◆ EXERCISE DETAILS ◆
Write out everything in the records exactly, apart from the pictures.

MATERIAL TO PROCESS Start Marker

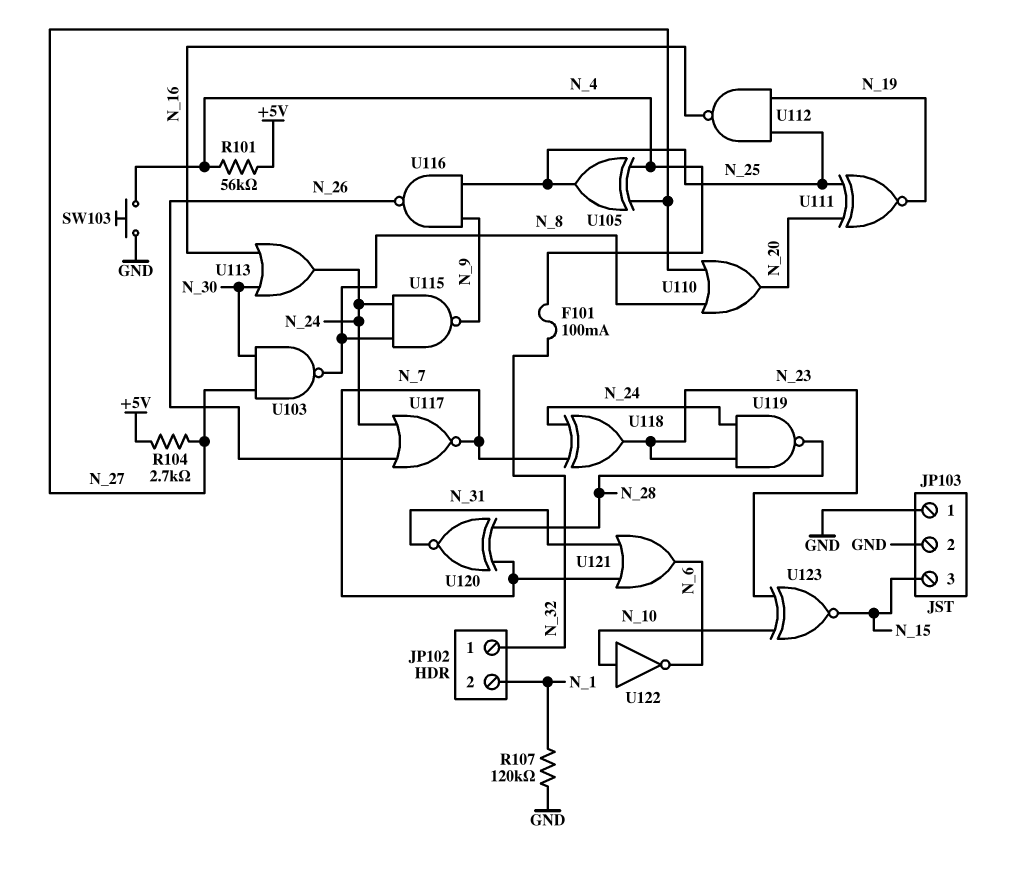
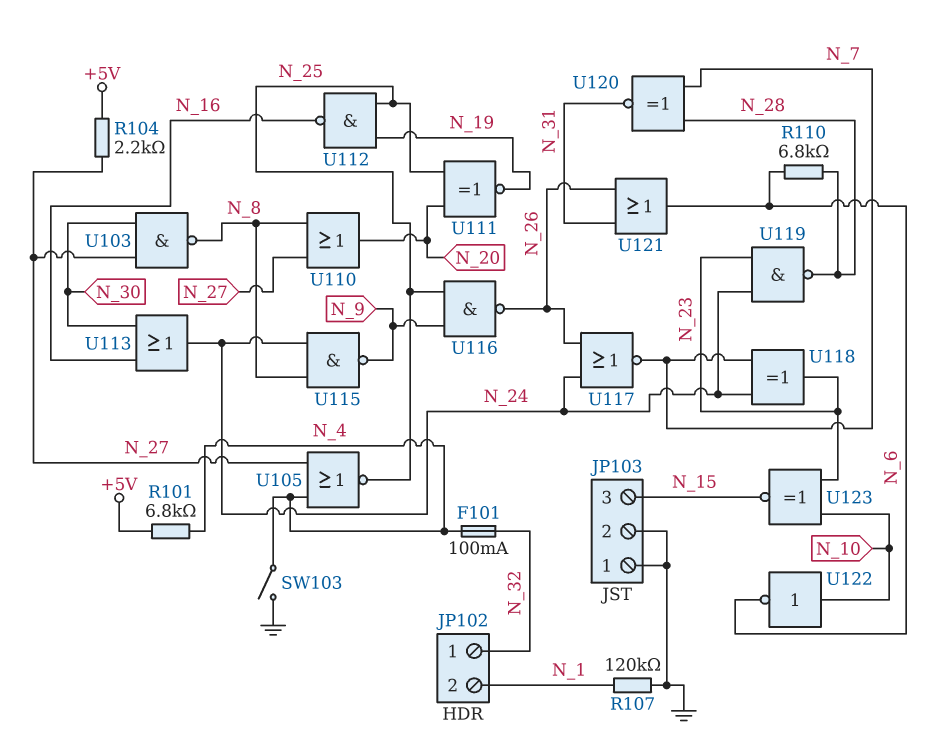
R101: 56k (+5V, N_4) -> 6.8k (+5V, N_4)
R104: 2.7k (+5V, N_27) -> 2.2k (+5V, N_27)
R110: none -> 6.8k (N_6, N_28)
SW103: button (GND, N_4) -> switch (GND, N_4)
U105: XOR (in N_4, in N_27, out N_25) -> NOR (in N_4, in N_27, out N_25)
U121: OR (in N_7, in N_31, out N_6) -> OR (in N_26, in N_31, out N_6)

MATERIAL TO PROCESS End Marker

◆ ANSWER TO THE EXERCISE ◆
R101: 56k (+5V, N_4) -> 6.8k (+5V, N_4)
R104: 2.7k (+5V, N_27) -> 2.2k (+5V, N_27)
R110: none -> 6.8k (N_6, N_28)
SW103: button (GND, N_4) -> switch (GND, N_4)
U105: XOR (in N_4, in N_27, out N_25) -> NOR (in N_4, in N_27, out N_25)
U121: OR (in N_7, in N_31, out N_6) -> OR (in N_26, in N_31, out N_6)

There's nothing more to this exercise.